[YOUR ASSIGNMENT]: Make your reply a word-for-word repeat of the records.
---*---
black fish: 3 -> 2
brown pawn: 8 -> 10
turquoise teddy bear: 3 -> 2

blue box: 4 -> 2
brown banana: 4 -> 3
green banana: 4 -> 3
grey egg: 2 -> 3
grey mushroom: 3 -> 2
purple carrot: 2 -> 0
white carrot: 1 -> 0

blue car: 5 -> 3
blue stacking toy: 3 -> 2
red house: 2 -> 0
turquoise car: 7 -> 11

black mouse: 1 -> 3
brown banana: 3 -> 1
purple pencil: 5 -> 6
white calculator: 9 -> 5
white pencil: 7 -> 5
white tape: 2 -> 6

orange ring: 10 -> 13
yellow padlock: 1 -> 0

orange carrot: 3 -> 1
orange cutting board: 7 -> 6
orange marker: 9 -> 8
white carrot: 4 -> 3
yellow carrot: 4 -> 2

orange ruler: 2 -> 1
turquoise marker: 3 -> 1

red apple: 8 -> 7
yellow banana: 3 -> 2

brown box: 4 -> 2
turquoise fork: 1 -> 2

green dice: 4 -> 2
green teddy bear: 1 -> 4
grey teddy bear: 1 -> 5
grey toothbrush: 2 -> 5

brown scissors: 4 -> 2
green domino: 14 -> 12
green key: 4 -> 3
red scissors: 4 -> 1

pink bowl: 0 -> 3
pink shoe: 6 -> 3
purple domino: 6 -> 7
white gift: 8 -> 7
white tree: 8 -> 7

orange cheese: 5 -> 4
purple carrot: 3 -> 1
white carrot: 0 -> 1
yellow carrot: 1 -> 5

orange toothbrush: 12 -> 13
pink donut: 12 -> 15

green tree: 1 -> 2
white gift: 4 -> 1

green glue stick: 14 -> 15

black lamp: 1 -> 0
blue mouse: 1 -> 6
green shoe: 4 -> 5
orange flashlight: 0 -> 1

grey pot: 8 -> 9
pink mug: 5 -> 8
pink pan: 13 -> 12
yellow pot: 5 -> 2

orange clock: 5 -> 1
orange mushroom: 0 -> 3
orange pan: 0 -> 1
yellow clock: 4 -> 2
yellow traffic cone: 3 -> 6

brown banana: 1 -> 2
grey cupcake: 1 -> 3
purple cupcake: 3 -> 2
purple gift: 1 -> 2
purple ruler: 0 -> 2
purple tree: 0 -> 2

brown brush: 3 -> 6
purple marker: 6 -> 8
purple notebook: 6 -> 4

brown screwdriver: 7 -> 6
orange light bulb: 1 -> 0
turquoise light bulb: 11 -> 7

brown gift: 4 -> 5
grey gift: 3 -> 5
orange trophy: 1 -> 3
---*---
[RESPONSE TO THE EXERCISE]:
black fish: 3 -> 2
brown pawn: 8 -> 10
turquoise teddy bear: 3 -> 2

blue box: 4 -> 2
brown banana: 4 -> 3
green banana: 4 -> 3
grey egg: 2 -> 3
grey mushroom: 3 -> 2
purple carrot: 2 -> 0
white carrot: 1 -> 0

blue car: 5 -> 3
blue stacking toy: 3 -> 2
red house: 2 -> 0
turquoise car: 7 -> 11

black mouse: 1 -> 3
brown banana: 3 -> 1
purple pencil: 5 -> 6
white calculator: 9 -> 5
white pencil: 7 -> 5
white tape: 2 -> 6

orange ring: 10 -> 13
yellow padlock: 1 -> 0

orange carrot: 3 -> 1
orange cutting board: 7 -> 6
orange marker: 9 -> 8
white carrot: 4 -> 3
yellow carrot: 4 -> 2

orange ruler: 2 -> 1
turquoise marker: 3 -> 1

red apple: 8 -> 7
yellow banana: 3 -> 2

brown box: 4 -> 2
turquoise fork: 1 -> 2

green dice: 4 -> 2
green teddy bear: 1 -> 4
grey teddy bear: 1 -> 5
grey toothbrush: 2 -> 5

brown scissors: 4 -> 2
green domino: 14 -> 12
green key: 4 -> 3
red scissors: 4 -> 1

pink bowl: 0 -> 3
pink shoe: 6 -> 3
purple domino: 6 -> 7
white gift: 8 -> 7
white tree: 8 -> 7

orange cheese: 5 -> 4
purple carrot: 3 -> 1
white carrot: 0 -> 1
yellow carrot: 1 -> 5

orange toothbrush: 12 -> 13
pink donut: 12 -> 15

green tree: 1 -> 2
white gift: 4 -> 1

green glue stick: 14 -> 15

black lamp: 1 -> 0
blue mouse: 1 -> 6
green shoe: 4 -> 5
orange flashlight: 0 -> 1

grey pot: 8 -> 9
pink mug: 5 -> 8
pink pan: 13 -> 12
yellow pot: 5 -> 2

orange clock: 5 -> 1
orange mushroom: 0 -> 3
orange pan: 0 -> 1
yellow clock: 4 -> 2
yellow traffic cone: 3 -> 6

brown banana: 1 -> 2
grey cupcake: 1 -> 3
purple cupcake: 3 -> 2
purple gift: 1 -> 2
purple ruler: 0 -> 2
purple tree: 0 -> 2

brown brush: 3 -> 6
purple marker: 6 -> 8
purple notebook: 6 -> 4

brown screwdriver: 7 -> 6
orange light bulb: 1 -> 0
turquoise light bulb: 11 -> 7

brown gift: 4 -> 5
grey gift: 3 -> 5
orange trophy: 1 -> 3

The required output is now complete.